» **Collection entries**:

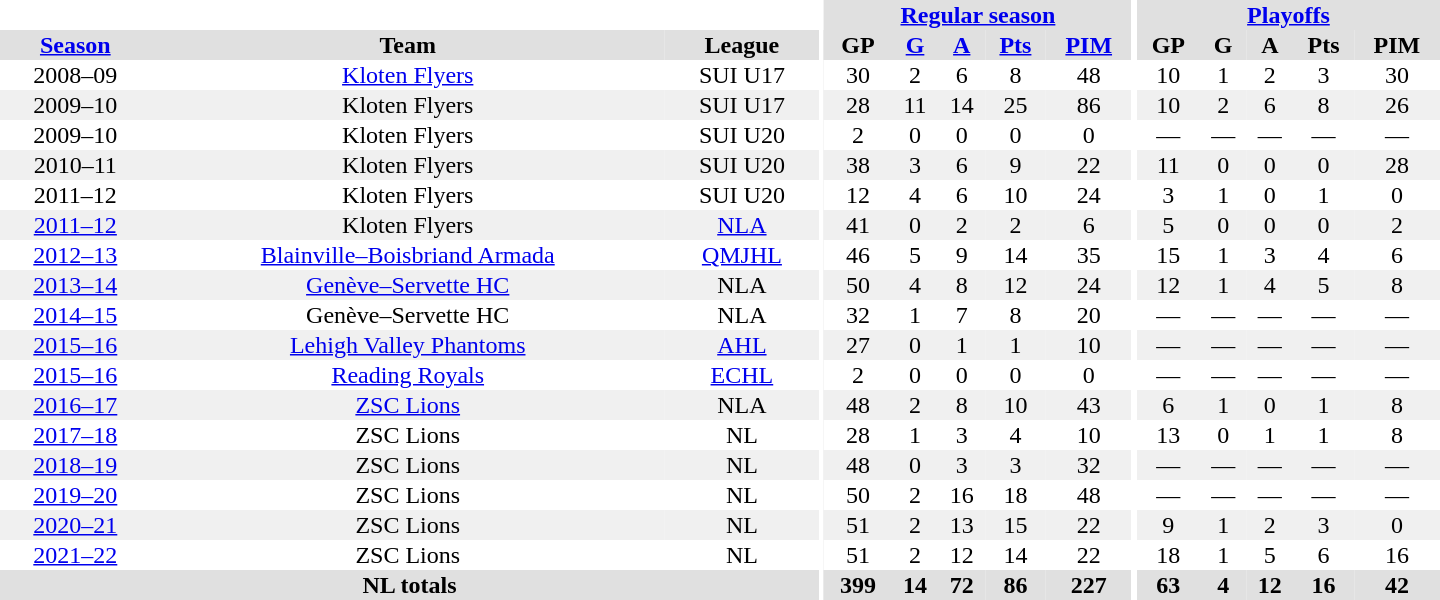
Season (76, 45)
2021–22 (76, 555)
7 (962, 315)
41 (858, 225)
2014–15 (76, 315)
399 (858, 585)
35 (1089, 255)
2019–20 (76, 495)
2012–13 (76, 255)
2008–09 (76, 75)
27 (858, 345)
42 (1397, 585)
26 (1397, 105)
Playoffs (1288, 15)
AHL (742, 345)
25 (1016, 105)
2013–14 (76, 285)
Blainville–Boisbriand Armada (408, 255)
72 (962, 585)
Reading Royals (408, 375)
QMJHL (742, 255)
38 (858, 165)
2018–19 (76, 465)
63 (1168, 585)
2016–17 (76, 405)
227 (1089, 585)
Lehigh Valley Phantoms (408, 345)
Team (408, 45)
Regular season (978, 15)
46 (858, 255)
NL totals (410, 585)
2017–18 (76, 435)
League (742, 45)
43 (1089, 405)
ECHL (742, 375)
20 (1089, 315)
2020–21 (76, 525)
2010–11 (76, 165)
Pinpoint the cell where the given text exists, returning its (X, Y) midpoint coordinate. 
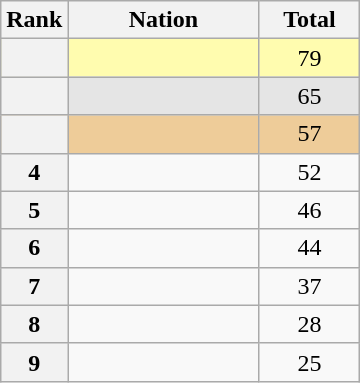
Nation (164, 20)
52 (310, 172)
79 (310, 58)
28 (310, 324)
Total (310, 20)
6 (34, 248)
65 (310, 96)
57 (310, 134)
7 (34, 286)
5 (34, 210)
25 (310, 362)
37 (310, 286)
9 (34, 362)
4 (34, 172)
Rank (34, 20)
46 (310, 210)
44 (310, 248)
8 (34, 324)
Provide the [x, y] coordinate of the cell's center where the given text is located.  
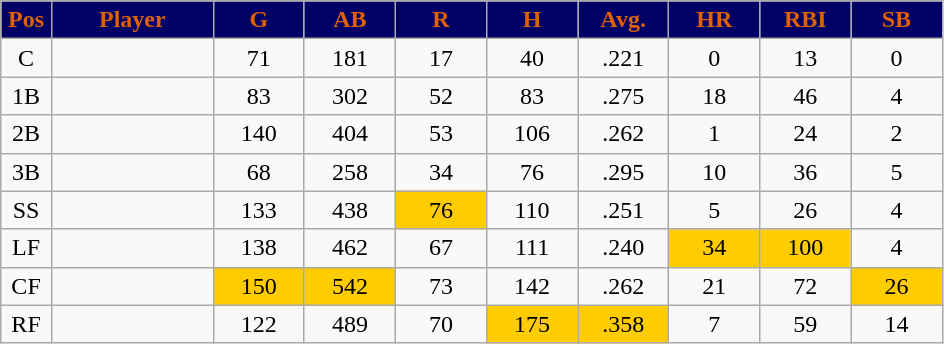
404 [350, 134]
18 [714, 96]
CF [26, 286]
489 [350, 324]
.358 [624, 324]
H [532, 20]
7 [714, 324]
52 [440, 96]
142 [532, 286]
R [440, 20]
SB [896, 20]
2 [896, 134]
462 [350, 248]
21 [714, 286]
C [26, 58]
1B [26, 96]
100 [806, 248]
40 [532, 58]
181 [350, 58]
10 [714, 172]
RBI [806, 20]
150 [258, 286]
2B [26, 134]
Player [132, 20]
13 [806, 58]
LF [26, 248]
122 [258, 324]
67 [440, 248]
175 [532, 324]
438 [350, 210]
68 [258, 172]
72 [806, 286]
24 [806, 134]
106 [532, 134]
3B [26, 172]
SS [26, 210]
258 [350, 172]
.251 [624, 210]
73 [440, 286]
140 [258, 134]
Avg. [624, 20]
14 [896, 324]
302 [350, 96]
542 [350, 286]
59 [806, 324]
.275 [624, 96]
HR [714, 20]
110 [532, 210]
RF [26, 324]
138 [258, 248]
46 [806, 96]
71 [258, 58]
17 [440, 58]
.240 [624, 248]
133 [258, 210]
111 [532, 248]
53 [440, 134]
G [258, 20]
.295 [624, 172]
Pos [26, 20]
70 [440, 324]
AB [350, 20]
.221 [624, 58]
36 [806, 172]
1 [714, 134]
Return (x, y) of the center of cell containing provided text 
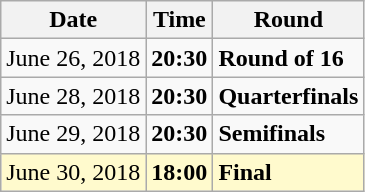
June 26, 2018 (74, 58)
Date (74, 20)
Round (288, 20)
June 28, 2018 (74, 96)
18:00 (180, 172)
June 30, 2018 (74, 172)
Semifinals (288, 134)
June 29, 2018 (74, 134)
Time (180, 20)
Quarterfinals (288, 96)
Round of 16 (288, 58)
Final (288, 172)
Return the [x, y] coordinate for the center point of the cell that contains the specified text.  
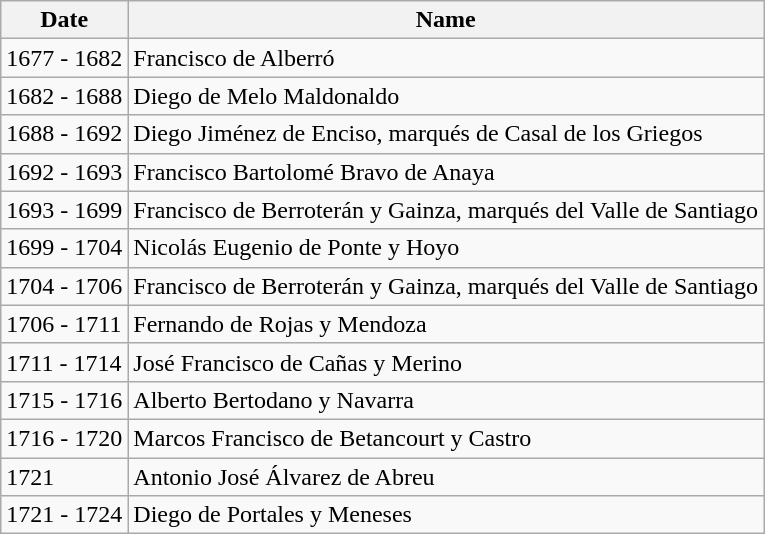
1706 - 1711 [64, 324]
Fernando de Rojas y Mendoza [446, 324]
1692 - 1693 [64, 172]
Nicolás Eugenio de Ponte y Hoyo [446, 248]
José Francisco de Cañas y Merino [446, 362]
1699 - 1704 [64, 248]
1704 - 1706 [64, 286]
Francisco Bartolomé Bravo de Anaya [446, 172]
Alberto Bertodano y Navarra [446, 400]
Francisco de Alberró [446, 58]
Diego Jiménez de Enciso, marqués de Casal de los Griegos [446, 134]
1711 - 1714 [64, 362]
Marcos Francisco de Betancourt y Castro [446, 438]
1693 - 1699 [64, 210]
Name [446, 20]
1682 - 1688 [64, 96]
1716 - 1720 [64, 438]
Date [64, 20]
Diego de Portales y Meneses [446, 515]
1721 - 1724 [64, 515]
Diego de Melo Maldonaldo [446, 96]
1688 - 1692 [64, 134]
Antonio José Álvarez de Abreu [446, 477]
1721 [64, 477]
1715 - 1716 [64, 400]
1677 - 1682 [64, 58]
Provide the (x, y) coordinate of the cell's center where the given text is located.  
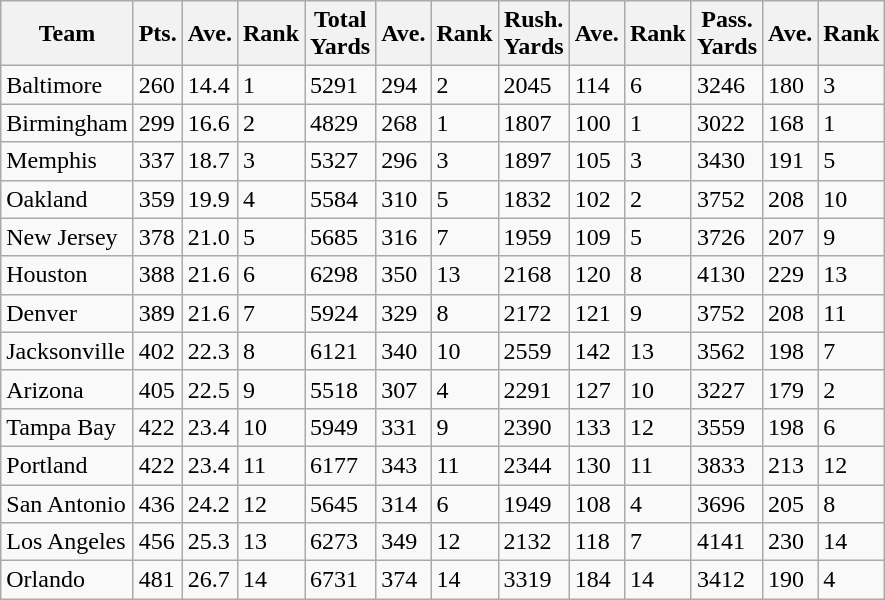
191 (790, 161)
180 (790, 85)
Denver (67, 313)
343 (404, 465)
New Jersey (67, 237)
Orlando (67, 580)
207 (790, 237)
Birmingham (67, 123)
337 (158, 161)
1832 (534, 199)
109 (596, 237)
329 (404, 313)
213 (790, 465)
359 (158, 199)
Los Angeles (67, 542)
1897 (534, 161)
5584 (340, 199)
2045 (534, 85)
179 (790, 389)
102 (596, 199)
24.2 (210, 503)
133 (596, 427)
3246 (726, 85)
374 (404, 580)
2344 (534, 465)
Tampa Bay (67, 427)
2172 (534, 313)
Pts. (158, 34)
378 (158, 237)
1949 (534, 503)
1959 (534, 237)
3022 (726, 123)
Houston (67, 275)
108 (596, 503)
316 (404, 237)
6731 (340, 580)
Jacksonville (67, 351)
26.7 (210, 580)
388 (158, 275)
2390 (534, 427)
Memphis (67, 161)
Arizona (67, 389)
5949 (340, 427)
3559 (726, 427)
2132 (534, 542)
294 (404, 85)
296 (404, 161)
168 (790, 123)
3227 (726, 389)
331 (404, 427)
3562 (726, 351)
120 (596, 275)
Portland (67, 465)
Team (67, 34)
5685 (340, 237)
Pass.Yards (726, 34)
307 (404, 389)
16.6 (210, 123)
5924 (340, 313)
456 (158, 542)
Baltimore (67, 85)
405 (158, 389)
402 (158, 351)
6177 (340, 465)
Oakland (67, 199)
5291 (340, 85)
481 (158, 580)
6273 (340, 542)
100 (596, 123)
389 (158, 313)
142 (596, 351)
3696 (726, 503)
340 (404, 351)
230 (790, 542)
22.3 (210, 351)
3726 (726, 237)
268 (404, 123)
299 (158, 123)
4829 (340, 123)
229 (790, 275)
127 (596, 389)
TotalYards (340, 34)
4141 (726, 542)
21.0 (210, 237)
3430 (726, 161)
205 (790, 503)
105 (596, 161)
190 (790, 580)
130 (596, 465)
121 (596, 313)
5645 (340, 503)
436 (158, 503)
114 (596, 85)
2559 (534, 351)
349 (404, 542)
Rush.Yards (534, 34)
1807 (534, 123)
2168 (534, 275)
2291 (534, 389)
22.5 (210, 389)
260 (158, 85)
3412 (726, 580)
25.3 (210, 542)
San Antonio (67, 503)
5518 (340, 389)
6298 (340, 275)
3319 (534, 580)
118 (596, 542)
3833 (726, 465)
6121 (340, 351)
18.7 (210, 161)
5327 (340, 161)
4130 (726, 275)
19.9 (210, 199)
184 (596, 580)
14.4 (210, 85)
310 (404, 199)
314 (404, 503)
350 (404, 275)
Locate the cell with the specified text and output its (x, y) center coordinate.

» **The task**:
Copy every line of the listing above, leaving out the pictures.

» **Result below**:
Season (76, 45)
2021–22 (76, 555)
7 (962, 315)
41 (858, 225)
2014–15 (76, 315)
399 (858, 585)
35 (1089, 255)
2019–20 (76, 495)
2012–13 (76, 255)
2008–09 (76, 75)
27 (858, 345)
42 (1397, 585)
26 (1397, 105)
Playoffs (1288, 15)
AHL (742, 345)
25 (1016, 105)
2013–14 (76, 285)
Blainville–Boisbriand Armada (408, 255)
72 (962, 585)
Reading Royals (408, 375)
QMJHL (742, 255)
38 (858, 165)
2018–19 (76, 465)
63 (1168, 585)
2016–17 (76, 405)
227 (1089, 585)
Lehigh Valley Phantoms (408, 345)
Team (408, 45)
Regular season (978, 15)
46 (858, 255)
NL totals (410, 585)
2017–18 (76, 435)
League (742, 45)
43 (1089, 405)
ECHL (742, 375)
20 (1089, 315)
2020–21 (76, 525)
2010–11 (76, 165)
Pinpoint the cell where the given text exists, returning its (X, Y) midpoint coordinate. 
Nation (164, 20)
52 (310, 172)
79 (310, 58)
28 (310, 324)
Total (310, 20)
6 (34, 248)
65 (310, 96)
57 (310, 134)
7 (34, 286)
5 (34, 210)
25 (310, 362)
37 (310, 286)
9 (34, 362)
4 (34, 172)
Rank (34, 20)
46 (310, 210)
44 (310, 248)
8 (34, 324)
Provide the [x, y] coordinate of the cell's center where the given text is located.  
404 [350, 134]
18 [714, 96]
CF [26, 286]
489 [350, 324]
.358 [624, 324]
H [532, 20]
7 [714, 324]
52 [440, 96]
142 [532, 286]
R [440, 20]
SB [896, 20]
2 [896, 134]
462 [350, 248]
21 [714, 286]
C [26, 58]
1B [26, 96]
100 [806, 248]
40 [532, 58]
181 [350, 58]
10 [714, 172]
RBI [806, 20]
150 [258, 286]
2B [26, 134]
Player [132, 20]
13 [806, 58]
LF [26, 248]
122 [258, 324]
67 [440, 248]
175 [532, 324]
438 [350, 210]
68 [258, 172]
72 [806, 286]
24 [806, 134]
106 [532, 134]
3B [26, 172]
SS [26, 210]
258 [350, 172]
.251 [624, 210]
73 [440, 286]
140 [258, 134]
Avg. [624, 20]
14 [896, 324]
302 [350, 96]
542 [350, 286]
59 [806, 324]
.275 [624, 96]
HR [714, 20]
110 [532, 210]
RF [26, 324]
138 [258, 248]
46 [806, 96]
71 [258, 58]
17 [440, 58]
.240 [624, 248]
133 [258, 210]
111 [532, 248]
53 [440, 134]
G [258, 20]
.295 [624, 172]
Pos [26, 20]
70 [440, 324]
AB [350, 20]
.221 [624, 58]
36 [806, 172]
1 [714, 134]
Return (x, y) of the center of cell containing provided text 
June 26, 2018 (74, 58)
Date (74, 20)
Round (288, 20)
June 28, 2018 (74, 96)
18:00 (180, 172)
June 30, 2018 (74, 172)
Semifinals (288, 134)
June 29, 2018 (74, 134)
Time (180, 20)
Quarterfinals (288, 96)
Round of 16 (288, 58)
Final (288, 172)
Return the [x, y] coordinate for the center point of the cell that contains the specified text.  
1706 - 1711 [64, 324]
Fernando de Rojas y Mendoza [446, 324]
1692 - 1693 [64, 172]
Nicolás Eugenio de Ponte y Hoyo [446, 248]
José Francisco de Cañas y Merino [446, 362]
1699 - 1704 [64, 248]
1704 - 1706 [64, 286]
Francisco Bartolomé Bravo de Anaya [446, 172]
Alberto Bertodano y Navarra [446, 400]
Francisco de Alberró [446, 58]
Diego Jiménez de Enciso, marqués de Casal de los Griegos [446, 134]
1711 - 1714 [64, 362]
Marcos Francisco de Betancourt y Castro [446, 438]
1693 - 1699 [64, 210]
Name [446, 20]
1682 - 1688 [64, 96]
1716 - 1720 [64, 438]
Date [64, 20]
Diego de Portales y Meneses [446, 515]
1721 - 1724 [64, 515]
Diego de Melo Maldonaldo [446, 96]
1688 - 1692 [64, 134]
Antonio José Álvarez de Abreu [446, 477]
1721 [64, 477]
1715 - 1716 [64, 400]
1677 - 1682 [64, 58]
Provide the (x, y) coordinate of the cell's center where the given text is located.  
191 (790, 161)
180 (790, 85)
Denver (67, 313)
343 (404, 465)
New Jersey (67, 237)
Orlando (67, 580)
207 (790, 237)
Birmingham (67, 123)
337 (158, 161)
1832 (534, 199)
109 (596, 237)
329 (404, 313)
213 (790, 465)
359 (158, 199)
Los Angeles (67, 542)
1897 (534, 161)
5584 (340, 199)
2045 (534, 85)
179 (790, 389)
102 (596, 199)
24.2 (210, 503)
133 (596, 427)
3246 (726, 85)
374 (404, 580)
2344 (534, 465)
Tampa Bay (67, 427)
2172 (534, 313)
Pts. (158, 34)
378 (158, 237)
1949 (534, 503)
1959 (534, 237)
3022 (726, 123)
Houston (67, 275)
108 (596, 503)
316 (404, 237)
6731 (340, 580)
Jacksonville (67, 351)
26.7 (210, 580)
388 (158, 275)
2390 (534, 427)
Memphis (67, 161)
Arizona (67, 389)
5949 (340, 427)
3559 (726, 427)
2132 (534, 542)
294 (404, 85)
296 (404, 161)
168 (790, 123)
3227 (726, 389)
331 (404, 427)
3562 (726, 351)
120 (596, 275)
Portland (67, 465)
Team (67, 34)
5685 (340, 237)
Pass.Yards (726, 34)
307 (404, 389)
16.6 (210, 123)
5924 (340, 313)
456 (158, 542)
Baltimore (67, 85)
405 (158, 389)
402 (158, 351)
6177 (340, 465)
Oakland (67, 199)
5291 (340, 85)
481 (158, 580)
6273 (340, 542)
100 (596, 123)
389 (158, 313)
142 (596, 351)
3696 (726, 503)
340 (404, 351)
230 (790, 542)
22.3 (210, 351)
3726 (726, 237)
268 (404, 123)
299 (158, 123)
4829 (340, 123)
229 (790, 275)
127 (596, 389)
TotalYards (340, 34)
4141 (726, 542)
21.0 (210, 237)
3430 (726, 161)
205 (790, 503)
105 (596, 161)
190 (790, 580)
130 (596, 465)
121 (596, 313)
5645 (340, 503)
436 (158, 503)
114 (596, 85)
2559 (534, 351)
349 (404, 542)
Rush.Yards (534, 34)
1807 (534, 123)
2168 (534, 275)
2291 (534, 389)
22.5 (210, 389)
260 (158, 85)
3412 (726, 580)
25.3 (210, 542)
San Antonio (67, 503)
5518 (340, 389)
6298 (340, 275)
3319 (534, 580)
118 (596, 542)
3833 (726, 465)
6121 (340, 351)
18.7 (210, 161)
5327 (340, 161)
4130 (726, 275)
19.9 (210, 199)
184 (596, 580)
14.4 (210, 85)
310 (404, 199)
314 (404, 503)
350 (404, 275)
Locate the cell with the specified text and output its (x, y) center coordinate.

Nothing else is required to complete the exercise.